- _Work task_
Everything in the records below must be repeated exactly, except the pictures.

- _Study material_
*-*-*

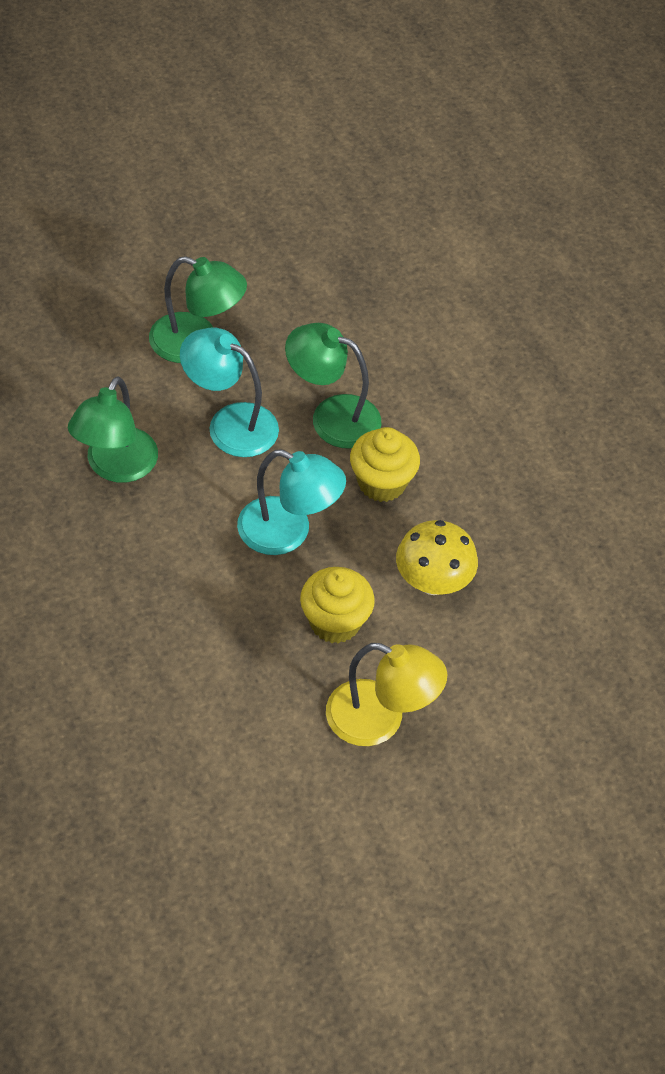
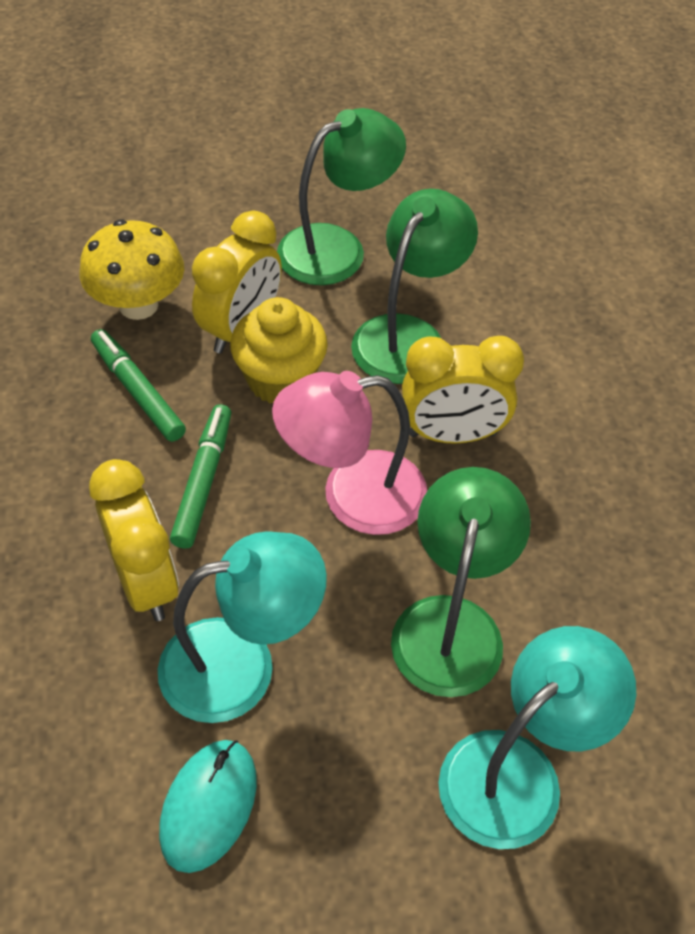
green marker: 0 -> 2
pink lamp: 0 -> 1
turquoise mouse: 0 -> 1
yellow clock: 0 -> 3
yellow cupcake: 2 -> 1
yellow lamp: 1 -> 0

*-*-*

- _Written solution_
green marker: 0 -> 2
pink lamp: 0 -> 1
turquoise mouse: 0 -> 1
yellow clock: 0 -> 3
yellow cupcake: 2 -> 1
yellow lamp: 1 -> 0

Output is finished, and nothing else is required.